*** Available data Section Begins ***
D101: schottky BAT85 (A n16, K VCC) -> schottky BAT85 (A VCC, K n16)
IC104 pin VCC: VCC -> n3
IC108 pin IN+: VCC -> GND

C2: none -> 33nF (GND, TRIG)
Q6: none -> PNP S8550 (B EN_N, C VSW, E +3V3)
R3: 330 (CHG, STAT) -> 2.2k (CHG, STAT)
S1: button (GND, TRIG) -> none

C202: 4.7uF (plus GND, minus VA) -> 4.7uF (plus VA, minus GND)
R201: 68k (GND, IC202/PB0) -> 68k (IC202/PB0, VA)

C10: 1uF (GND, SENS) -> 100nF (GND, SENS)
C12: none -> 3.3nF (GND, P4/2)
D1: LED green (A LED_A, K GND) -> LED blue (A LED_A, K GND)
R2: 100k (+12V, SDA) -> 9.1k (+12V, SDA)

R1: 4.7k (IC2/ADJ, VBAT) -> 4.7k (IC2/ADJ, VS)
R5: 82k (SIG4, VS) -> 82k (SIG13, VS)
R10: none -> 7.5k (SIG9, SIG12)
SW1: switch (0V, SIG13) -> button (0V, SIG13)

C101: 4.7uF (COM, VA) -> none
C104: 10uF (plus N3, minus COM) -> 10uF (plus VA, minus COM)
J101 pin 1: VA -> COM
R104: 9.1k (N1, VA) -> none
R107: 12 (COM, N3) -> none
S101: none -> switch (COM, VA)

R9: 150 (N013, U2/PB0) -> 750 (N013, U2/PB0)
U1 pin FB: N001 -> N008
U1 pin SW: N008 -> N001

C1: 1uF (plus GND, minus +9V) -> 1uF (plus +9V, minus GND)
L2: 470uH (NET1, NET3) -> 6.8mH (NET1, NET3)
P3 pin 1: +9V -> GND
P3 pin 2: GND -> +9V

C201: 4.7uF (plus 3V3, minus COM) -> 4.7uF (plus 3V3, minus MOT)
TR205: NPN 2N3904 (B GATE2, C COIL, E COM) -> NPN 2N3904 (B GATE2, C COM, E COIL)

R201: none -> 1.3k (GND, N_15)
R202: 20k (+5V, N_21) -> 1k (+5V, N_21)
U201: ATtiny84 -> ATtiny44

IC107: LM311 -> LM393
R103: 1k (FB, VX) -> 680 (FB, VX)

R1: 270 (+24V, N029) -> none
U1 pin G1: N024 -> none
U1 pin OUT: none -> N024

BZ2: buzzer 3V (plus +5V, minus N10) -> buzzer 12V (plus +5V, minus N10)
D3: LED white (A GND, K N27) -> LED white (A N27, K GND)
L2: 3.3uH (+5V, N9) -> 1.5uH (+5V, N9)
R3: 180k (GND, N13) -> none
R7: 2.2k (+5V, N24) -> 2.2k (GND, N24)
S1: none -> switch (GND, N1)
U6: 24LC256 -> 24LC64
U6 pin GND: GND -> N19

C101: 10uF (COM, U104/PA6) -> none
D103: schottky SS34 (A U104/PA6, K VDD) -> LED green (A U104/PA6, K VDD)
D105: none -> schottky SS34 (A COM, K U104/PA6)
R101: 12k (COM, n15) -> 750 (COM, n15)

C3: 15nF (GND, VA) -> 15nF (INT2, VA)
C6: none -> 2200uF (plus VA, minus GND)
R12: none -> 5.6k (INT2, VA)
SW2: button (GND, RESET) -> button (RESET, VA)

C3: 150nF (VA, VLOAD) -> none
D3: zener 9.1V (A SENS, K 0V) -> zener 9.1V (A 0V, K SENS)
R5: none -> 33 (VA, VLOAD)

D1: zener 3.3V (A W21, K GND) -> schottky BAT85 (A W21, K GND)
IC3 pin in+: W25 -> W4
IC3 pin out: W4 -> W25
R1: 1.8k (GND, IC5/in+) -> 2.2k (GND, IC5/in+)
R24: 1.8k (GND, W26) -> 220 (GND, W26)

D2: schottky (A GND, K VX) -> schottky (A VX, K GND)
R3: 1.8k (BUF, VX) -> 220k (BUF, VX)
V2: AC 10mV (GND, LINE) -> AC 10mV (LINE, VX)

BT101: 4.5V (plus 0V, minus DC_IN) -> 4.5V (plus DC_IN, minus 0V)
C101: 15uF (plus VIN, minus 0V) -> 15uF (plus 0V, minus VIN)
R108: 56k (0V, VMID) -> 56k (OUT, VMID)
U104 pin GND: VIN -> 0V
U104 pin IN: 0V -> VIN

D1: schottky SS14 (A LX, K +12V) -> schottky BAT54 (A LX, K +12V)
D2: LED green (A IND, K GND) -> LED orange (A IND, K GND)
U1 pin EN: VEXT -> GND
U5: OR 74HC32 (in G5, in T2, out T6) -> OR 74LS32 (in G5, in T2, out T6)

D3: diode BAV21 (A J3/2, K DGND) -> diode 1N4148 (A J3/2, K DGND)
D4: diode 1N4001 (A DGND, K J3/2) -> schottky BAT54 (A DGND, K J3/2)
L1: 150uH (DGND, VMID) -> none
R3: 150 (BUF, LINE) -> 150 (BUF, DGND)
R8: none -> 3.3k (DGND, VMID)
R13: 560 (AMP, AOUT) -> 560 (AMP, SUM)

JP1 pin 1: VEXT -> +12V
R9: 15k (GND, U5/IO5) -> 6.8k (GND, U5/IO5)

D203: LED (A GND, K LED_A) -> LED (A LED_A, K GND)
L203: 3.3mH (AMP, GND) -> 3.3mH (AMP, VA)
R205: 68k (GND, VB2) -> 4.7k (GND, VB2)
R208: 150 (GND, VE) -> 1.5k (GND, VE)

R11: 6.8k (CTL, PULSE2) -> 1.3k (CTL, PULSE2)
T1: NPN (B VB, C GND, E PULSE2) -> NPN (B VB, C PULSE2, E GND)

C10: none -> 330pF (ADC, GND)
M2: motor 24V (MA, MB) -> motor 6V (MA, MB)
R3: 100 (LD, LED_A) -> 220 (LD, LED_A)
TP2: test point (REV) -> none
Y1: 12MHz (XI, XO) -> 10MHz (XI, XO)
*** Available data Section Ends ***
The entries shown above must be reproduced in full, exactly as written.

D101: schottky BAT85 (A n16, K VCC) -> schottky BAT85 (A VCC, K n16)
IC104 pin VCC: VCC -> n3
IC108 pin IN+: VCC -> GND

C2: none -> 33nF (GND, TRIG)
Q6: none -> PNP S8550 (B EN_N, C VSW, E +3V3)
R3: 330 (CHG, STAT) -> 2.2k (CHG, STAT)
S1: button (GND, TRIG) -> none

C202: 4.7uF (plus GND, minus VA) -> 4.7uF (plus VA, minus GND)
R201: 68k (GND, IC202/PB0) -> 68k (IC202/PB0, VA)

C10: 1uF (GND, SENS) -> 100nF (GND, SENS)
C12: none -> 3.3nF (GND, P4/2)
D1: LED green (A LED_A, K GND) -> LED blue (A LED_A, K GND)
R2: 100k (+12V, SDA) -> 9.1k (+12V, SDA)

R1: 4.7k (IC2/ADJ, VBAT) -> 4.7k (IC2/ADJ, VS)
R5: 82k (SIG4, VS) -> 82k (SIG13, VS)
R10: none -> 7.5k (SIG9, SIG12)
SW1: switch (0V, SIG13) -> button (0V, SIG13)

C101: 4.7uF (COM, VA) -> none
C104: 10uF (plus N3, minus COM) -> 10uF (plus VA, minus COM)
J101 pin 1: VA -> COM
R104: 9.1k (N1, VA) -> none
R107: 12 (COM, N3) -> none
S101: none -> switch (COM, VA)

R9: 150 (N013, U2/PB0) -> 750 (N013, U2/PB0)
U1 pin FB: N001 -> N008
U1 pin SW: N008 -> N001

C1: 1uF (plus GND, minus +9V) -> 1uF (plus +9V, minus GND)
L2: 470uH (NET1, NET3) -> 6.8mH (NET1, NET3)
P3 pin 1: +9V -> GND
P3 pin 2: GND -> +9V

C201: 4.7uF (plus 3V3, minus COM) -> 4.7uF (plus 3V3, minus MOT)
TR205: NPN 2N3904 (B GATE2, C COIL, E COM) -> NPN 2N3904 (B GATE2, C COM, E COIL)

R201: none -> 1.3k (GND, N_15)
R202: 20k (+5V, N_21) -> 1k (+5V, N_21)
U201: ATtiny84 -> ATtiny44

IC107: LM311 -> LM393
R103: 1k (FB, VX) -> 680 (FB, VX)

R1: 270 (+24V, N029) -> none
U1 pin G1: N024 -> none
U1 pin OUT: none -> N024

BZ2: buzzer 3V (plus +5V, minus N10) -> buzzer 12V (plus +5V, minus N10)
D3: LED white (A GND, K N27) -> LED white (A N27, K GND)
L2: 3.3uH (+5V, N9) -> 1.5uH (+5V, N9)
R3: 180k (GND, N13) -> none
R7: 2.2k (+5V, N24) -> 2.2k (GND, N24)
S1: none -> switch (GND, N1)
U6: 24LC256 -> 24LC64
U6 pin GND: GND -> N19

C101: 10uF (COM, U104/PA6) -> none
D103: schottky SS34 (A U104/PA6, K VDD) -> LED green (A U104/PA6, K VDD)
D105: none -> schottky SS34 (A COM, K U104/PA6)
R101: 12k (COM, n15) -> 750 (COM, n15)

C3: 15nF (GND, VA) -> 15nF (INT2, VA)
C6: none -> 2200uF (plus VA, minus GND)
R12: none -> 5.6k (INT2, VA)
SW2: button (GND, RESET) -> button (RESET, VA)

C3: 150nF (VA, VLOAD) -> none
D3: zener 9.1V (A SENS, K 0V) -> zener 9.1V (A 0V, K SENS)
R5: none -> 33 (VA, VLOAD)

D1: zener 3.3V (A W21, K GND) -> schottky BAT85 (A W21, K GND)
IC3 pin in+: W25 -> W4
IC3 pin out: W4 -> W25
R1: 1.8k (GND, IC5/in+) -> 2.2k (GND, IC5/in+)
R24: 1.8k (GND, W26) -> 220 (GND, W26)

D2: schottky (A GND, K VX) -> schottky (A VX, K GND)
R3: 1.8k (BUF, VX) -> 220k (BUF, VX)
V2: AC 10mV (GND, LINE) -> AC 10mV (LINE, VX)

BT101: 4.5V (plus 0V, minus DC_IN) -> 4.5V (plus DC_IN, minus 0V)
C101: 15uF (plus VIN, minus 0V) -> 15uF (plus 0V, minus VIN)
R108: 56k (0V, VMID) -> 56k (OUT, VMID)
U104 pin GND: VIN -> 0V
U104 pin IN: 0V -> VIN

D1: schottky SS14 (A LX, K +12V) -> schottky BAT54 (A LX, K +12V)
D2: LED green (A IND, K GND) -> LED orange (A IND, K GND)
U1 pin EN: VEXT -> GND
U5: OR 74HC32 (in G5, in T2, out T6) -> OR 74LS32 (in G5, in T2, out T6)

D3: diode BAV21 (A J3/2, K DGND) -> diode 1N4148 (A J3/2, K DGND)
D4: diode 1N4001 (A DGND, K J3/2) -> schottky BAT54 (A DGND, K J3/2)
L1: 150uH (DGND, VMID) -> none
R3: 150 (BUF, LINE) -> 150 (BUF, DGND)
R8: none -> 3.3k (DGND, VMID)
R13: 560 (AMP, AOUT) -> 560 (AMP, SUM)

JP1 pin 1: VEXT -> +12V
R9: 15k (GND, U5/IO5) -> 6.8k (GND, U5/IO5)

D203: LED (A GND, K LED_A) -> LED (A LED_A, K GND)
L203: 3.3mH (AMP, GND) -> 3.3mH (AMP, VA)
R205: 68k (GND, VB2) -> 4.7k (GND, VB2)
R208: 150 (GND, VE) -> 1.5k (GND, VE)

R11: 6.8k (CTL, PULSE2) -> 1.3k (CTL, PULSE2)
T1: NPN (B VB, C GND, E PULSE2) -> NPN (B VB, C PULSE2, E GND)

C10: none -> 330pF (ADC, GND)
M2: motor 24V (MA, MB) -> motor 6V (MA, MB)
R3: 100 (LD, LED_A) -> 220 (LD, LED_A)
TP2: test point (REV) -> none
Y1: 12MHz (XI, XO) -> 10MHz (XI, XO)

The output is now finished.